YOUR OBJECTIVE:
A word-for-word copy of the records is needed, with every picture left out.

[Edit tracking data]

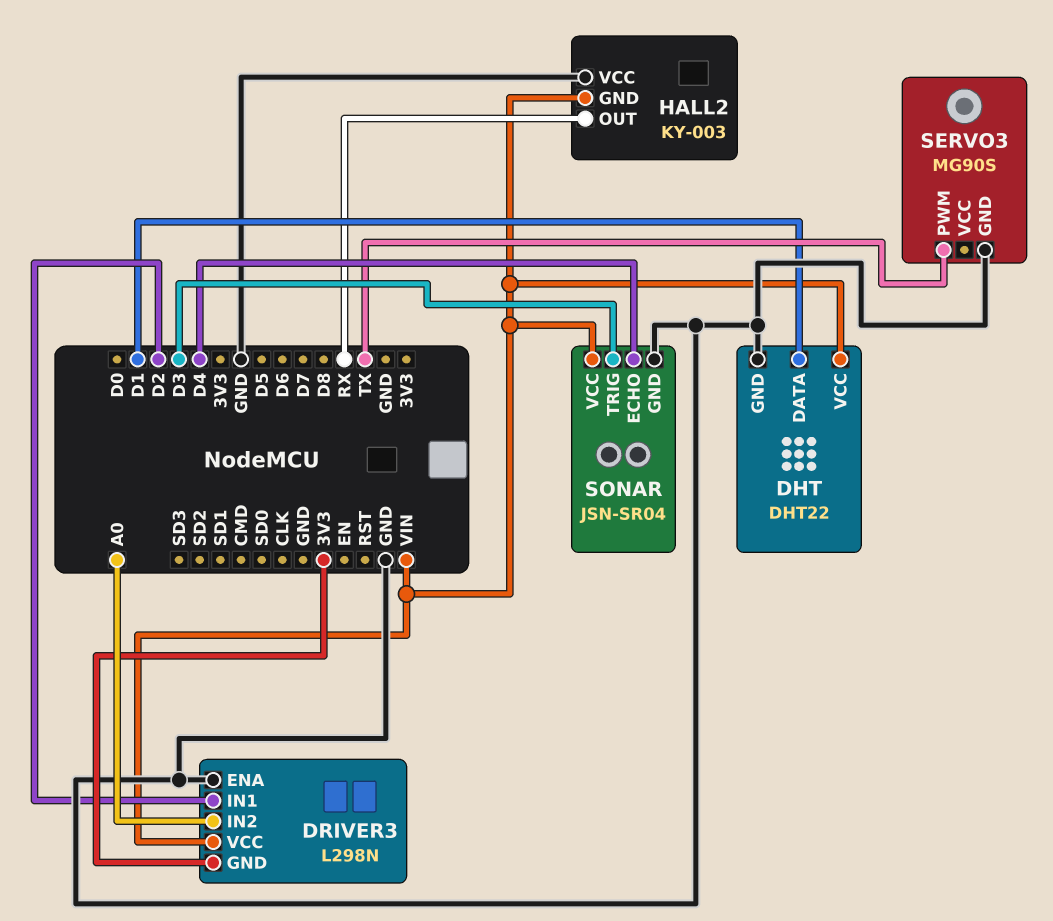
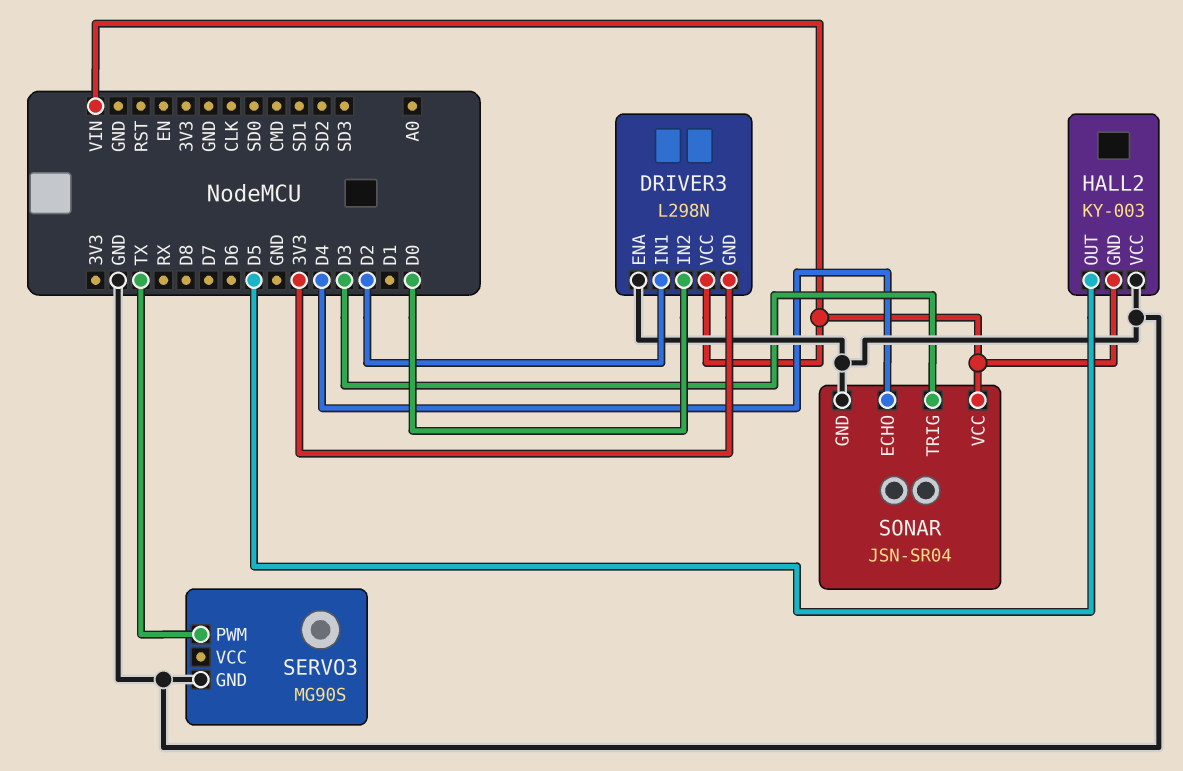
DHT: DHT22 -> none
DHT pin DATA: D1 -> none
DHT pin GND: GND -> none
DHT pin VCC: VIN -> none
DRIVER3 pin IN2: A0 -> D0
HALL2 pin OUT: RX -> D5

PROBLEM SOLUTION:
DHT: DHT22 -> none
DHT pin DATA: D1 -> none
DHT pin GND: GND -> none
DHT pin VCC: VIN -> none
DRIVER3 pin IN2: A0 -> D0
HALL2 pin OUT: RX -> D5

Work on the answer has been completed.